__Supplied records__:
▬▬▬▬▬▬
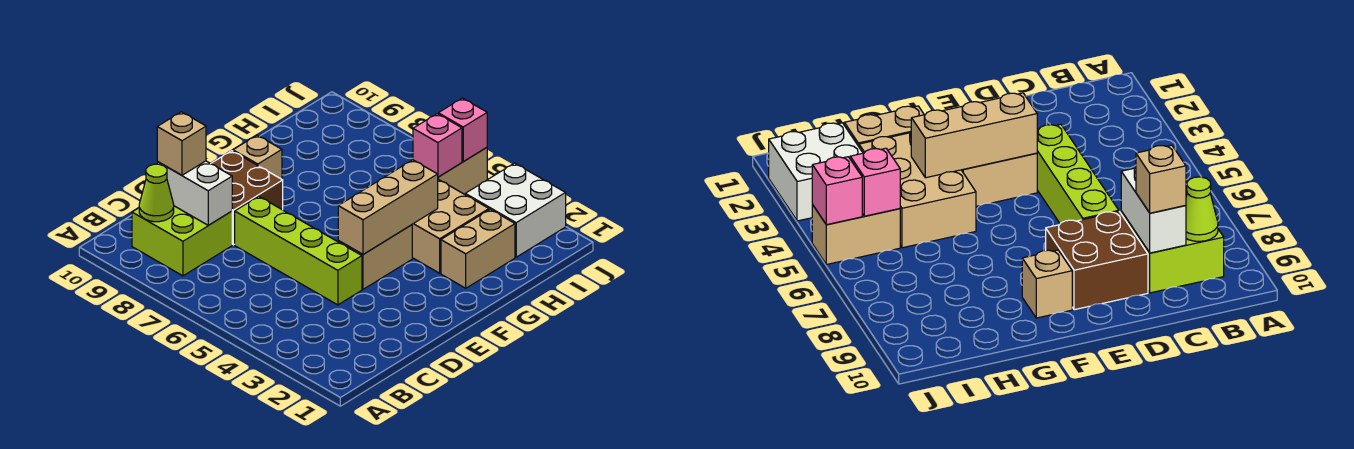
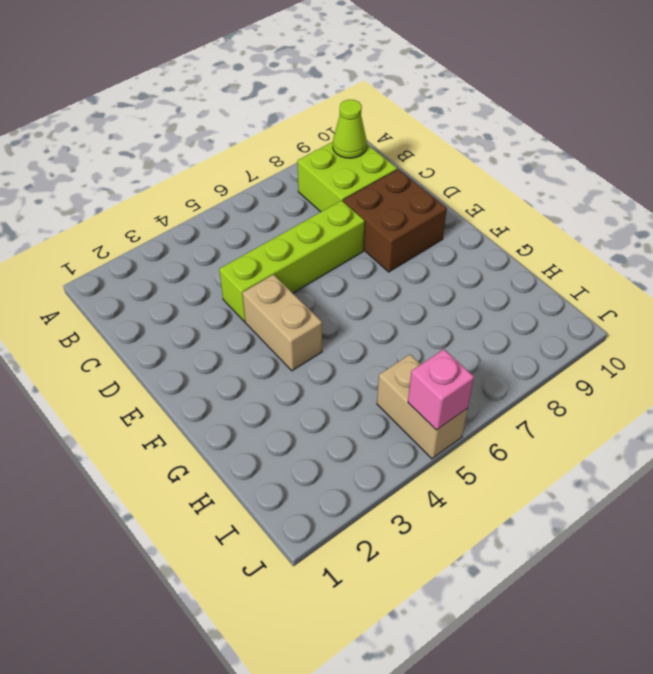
none -> tan brick F9 level 1
none -> tan brick G2:H2 level 1
none -> tan brick G3:H5 level 1

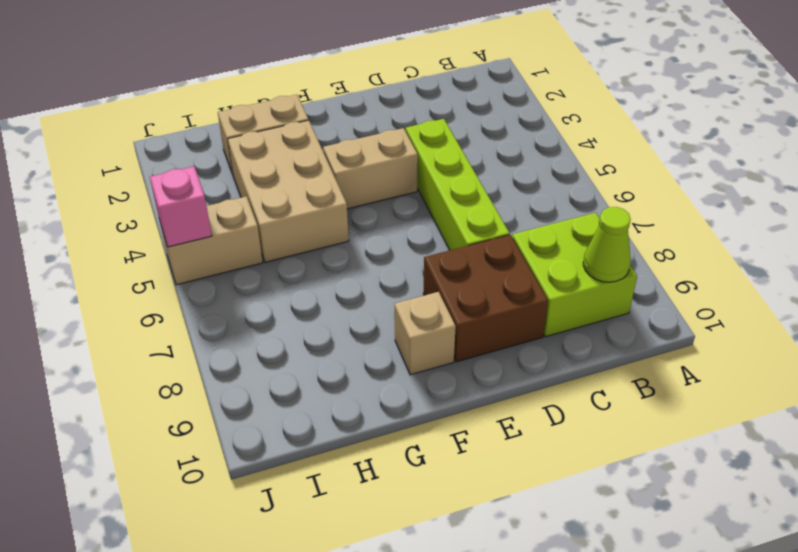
none -> white brick I2:J3 level 1
none -> white brick C8:C9 level 2
none -> tan brick E4:G4 level 2

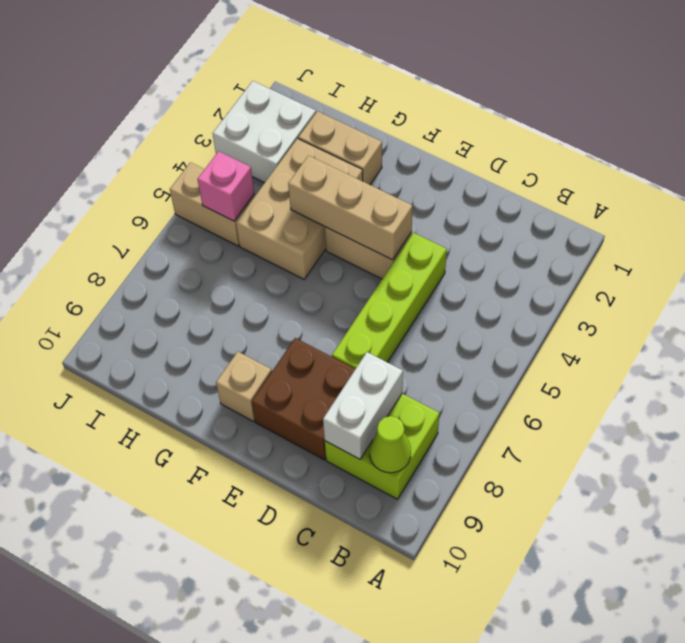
none -> pink brick J5 level 2
none -> tan brick C9 level 3

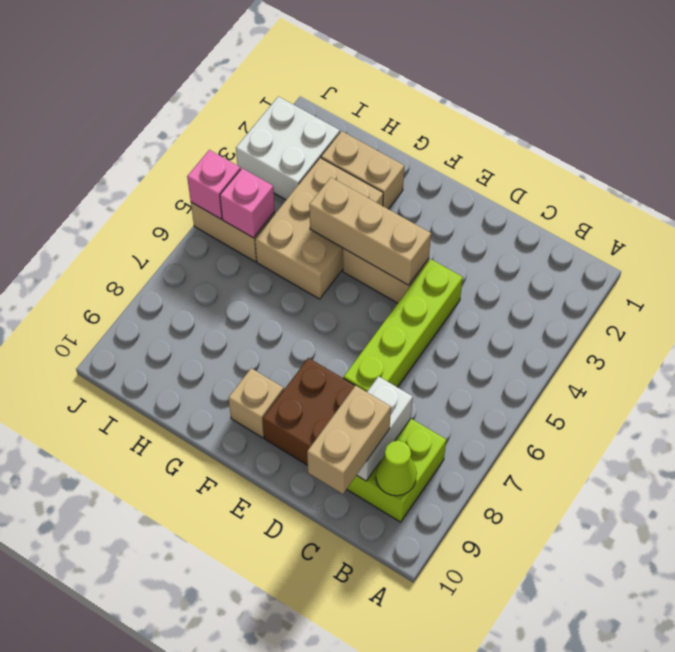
tan brick C9:C10 level 3 -> tan brick C9 level 3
▬▬▬▬▬▬
__What the exercise asks__: Please output exactly the lines from the line containing "none -> white brick I2:J3 level 1" through the last line of the records above, both included, and leave out any pictures.

__Output for this exercise__:
none -> white brick I2:J3 level 1
none -> white brick C8:C9 level 2
none -> tan brick E4:G4 level 2

none -> pink brick J5 level 2
none -> tan brick C9 level 3

tan brick C9:C10 level 3 -> tan brick C9 level 3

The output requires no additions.